**Records supplied**:
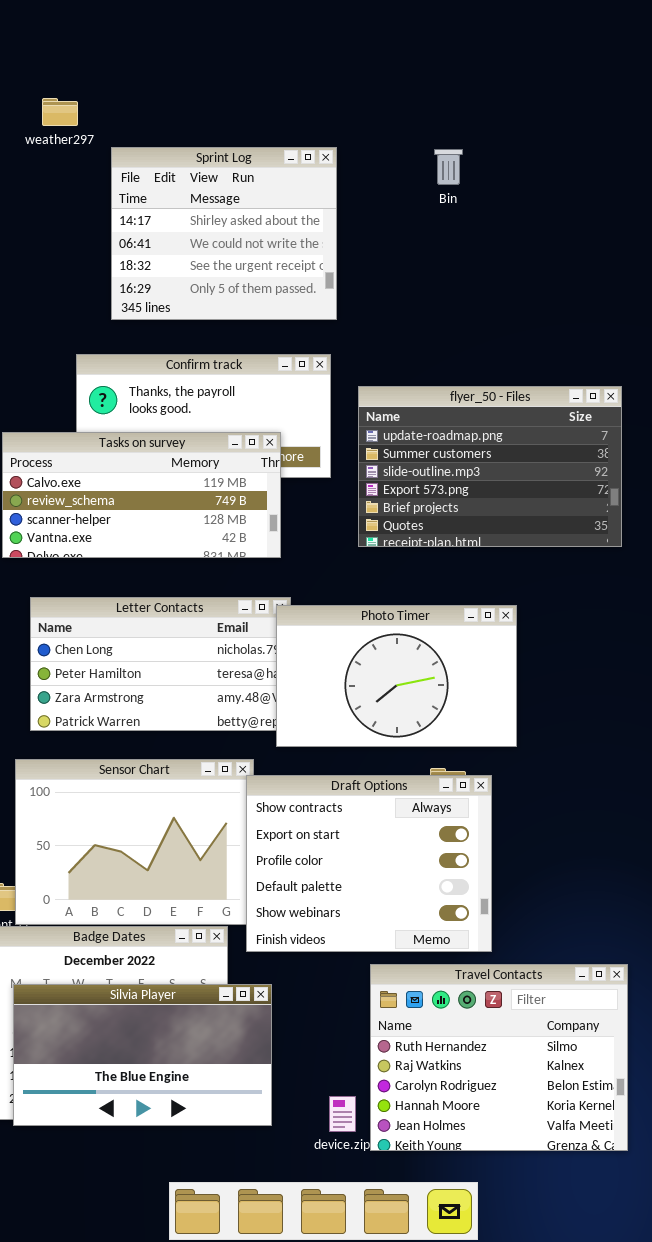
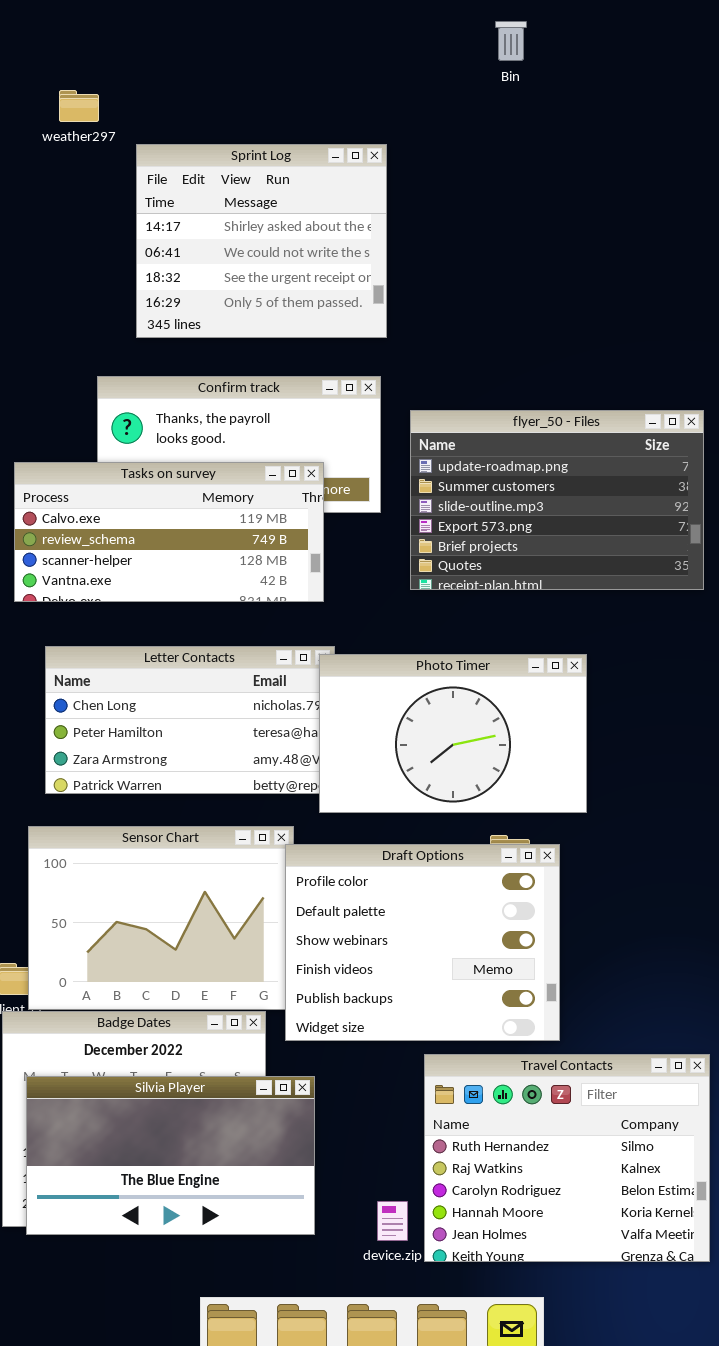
Bin: [434,149,463,185] -> [495,21,527,61], moved
Draft Options: [246,775,492,952] -> [285,844,560,1041], scrolled down 2 rows

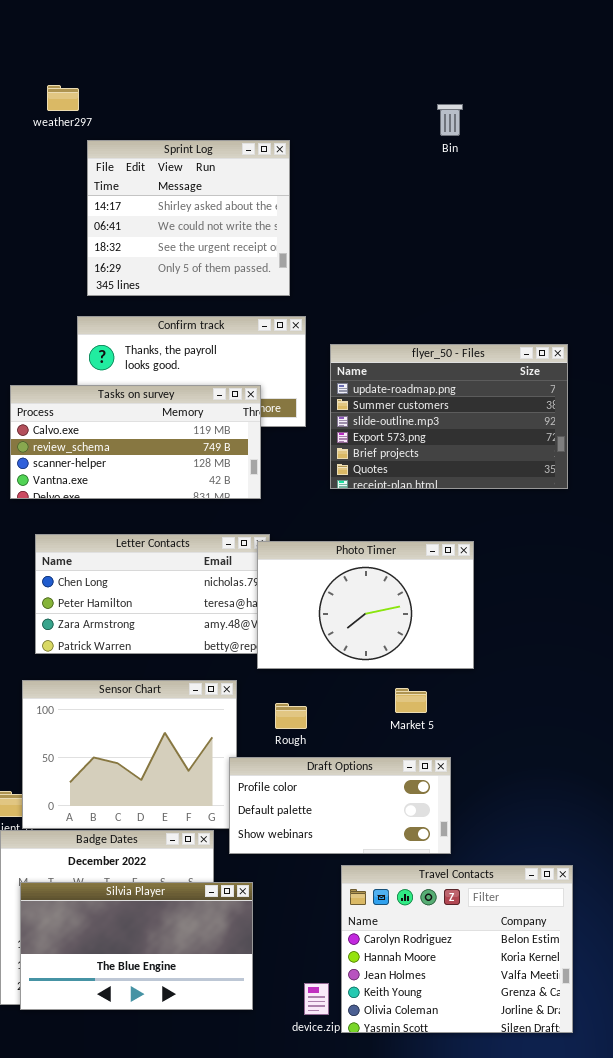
Bin: [495,21,527,61] -> [437,104,463,136], moved
Sprint Log: [136,144,387,338] -> [87,140,290,296], moved
Draft Options: [285,844,560,1041] -> [229,757,451,854], resized
Travel Contacts: [424,1054,710,1262] -> [341,865,573,1033], scrolled down 2 rows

**To do**: Up to and including the last line of the records above, print exactly every line from the one that contains "Bin: [495,21,527,61] ->" onward.

**Solution to the exercise**:
Bin: [495,21,527,61] -> [437,104,463,136], moved
Sprint Log: [136,144,387,338] -> [87,140,290,296], moved
Draft Options: [285,844,560,1041] -> [229,757,451,854], resized
Travel Contacts: [424,1054,710,1262] -> [341,865,573,1033], scrolled down 2 rows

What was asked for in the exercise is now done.